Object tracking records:

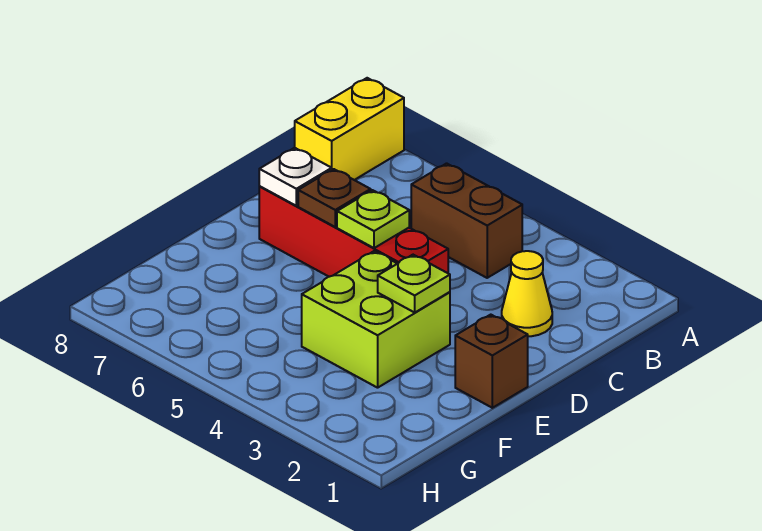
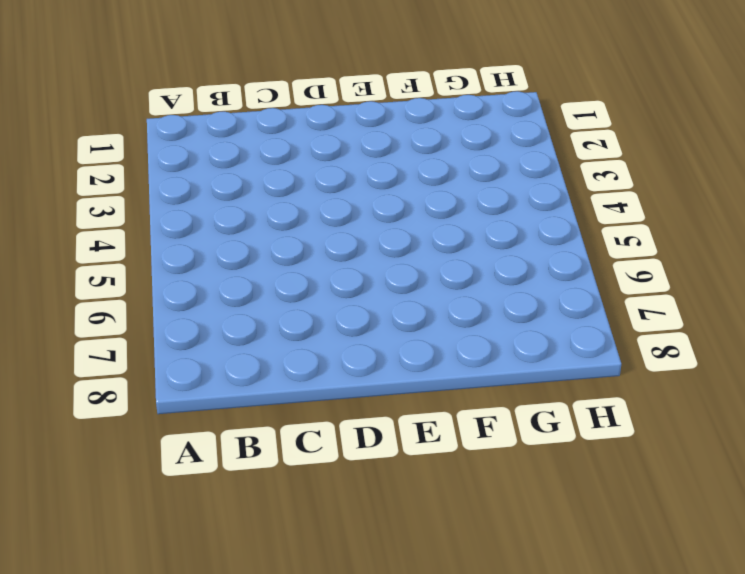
none -> yellow brick A8:B8 level 1
none -> brown brick B4:B5 level 1

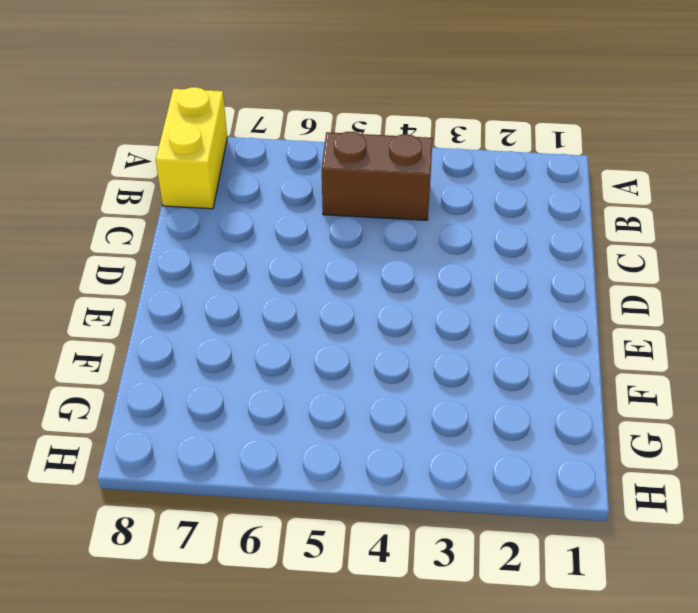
none -> yellow cone C2 level 1
none -> red brick D4:D7 level 1

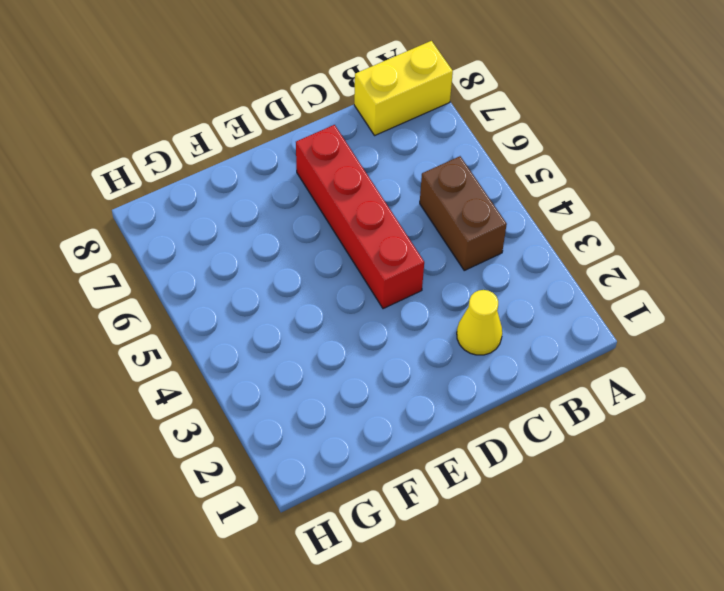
none -> brown brick E1 level 1
none -> lime brick E3:F4 level 1

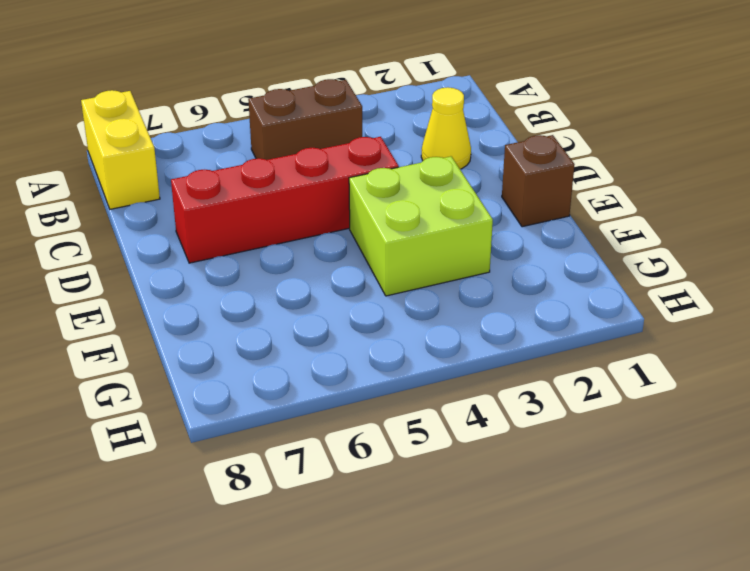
none -> lime plate D5 level 2
none -> brown plate D6 level 2

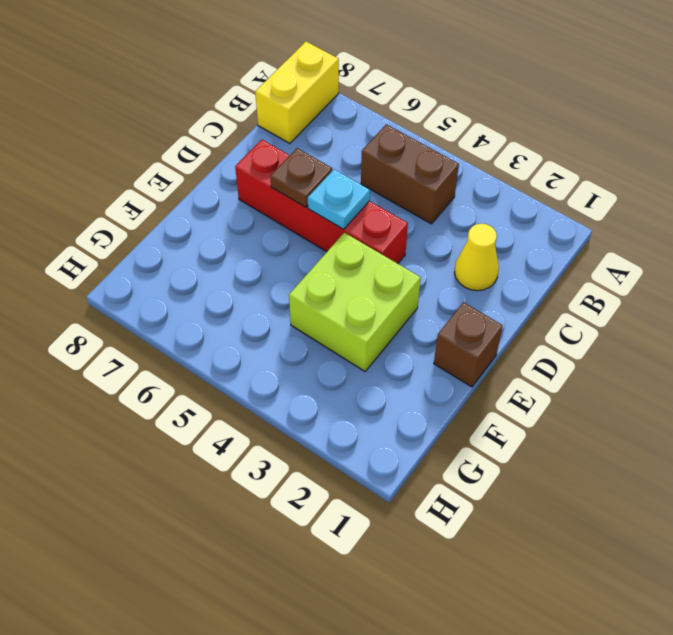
cyan plate D5 level 2 -> lime plate D5 level 2
none -> white plate D7 level 2
none -> lime plate E3 level 2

* _Work instructions_: Look over the records above, and wherever a line contains the string "brick", copy that line.

* _Exercise answer_:
none -> yellow brick A8:B8 level 1
none -> brown brick B4:B5 level 1
none -> red brick D4:D7 level 1
none -> brown brick E1 level 1
none -> lime brick E3:F4 level 1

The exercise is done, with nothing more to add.